### Activity
Transcribe each record precisely; images stay out.
BEGIN
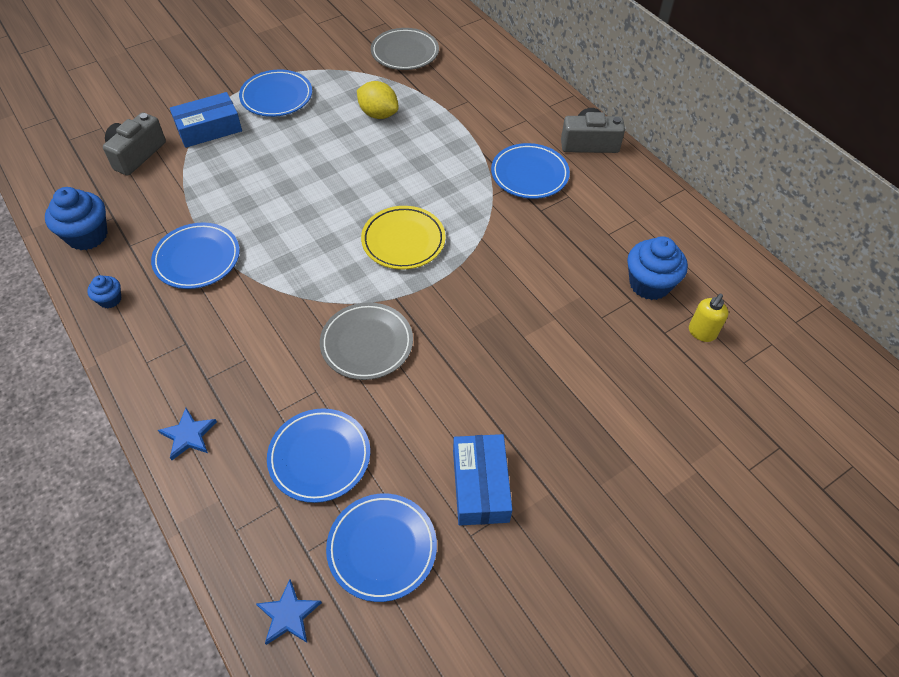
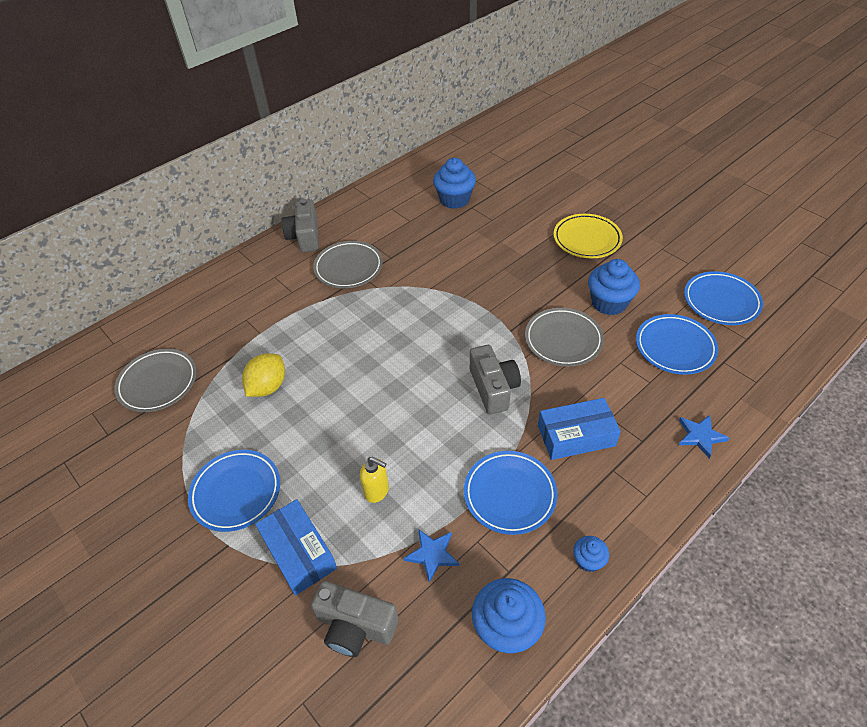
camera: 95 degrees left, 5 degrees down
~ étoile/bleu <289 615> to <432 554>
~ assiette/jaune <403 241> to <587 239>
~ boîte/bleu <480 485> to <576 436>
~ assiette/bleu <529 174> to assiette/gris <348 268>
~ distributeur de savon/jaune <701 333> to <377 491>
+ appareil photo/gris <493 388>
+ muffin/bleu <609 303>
END
### Result for this exercise
camera: 95 degrees left, 5 degrees down
~ étoile/bleu <289 615> to <432 554>
~ assiette/jaune <403 241> to <587 239>
~ boîte/bleu <480 485> to <576 436>
~ assiette/bleu <529 174> to assiette/gris <348 268>
~ distributeur de savon/jaune <701 333> to <377 491>
+ appareil photo/gris <493 388>
+ muffin/bleu <609 303>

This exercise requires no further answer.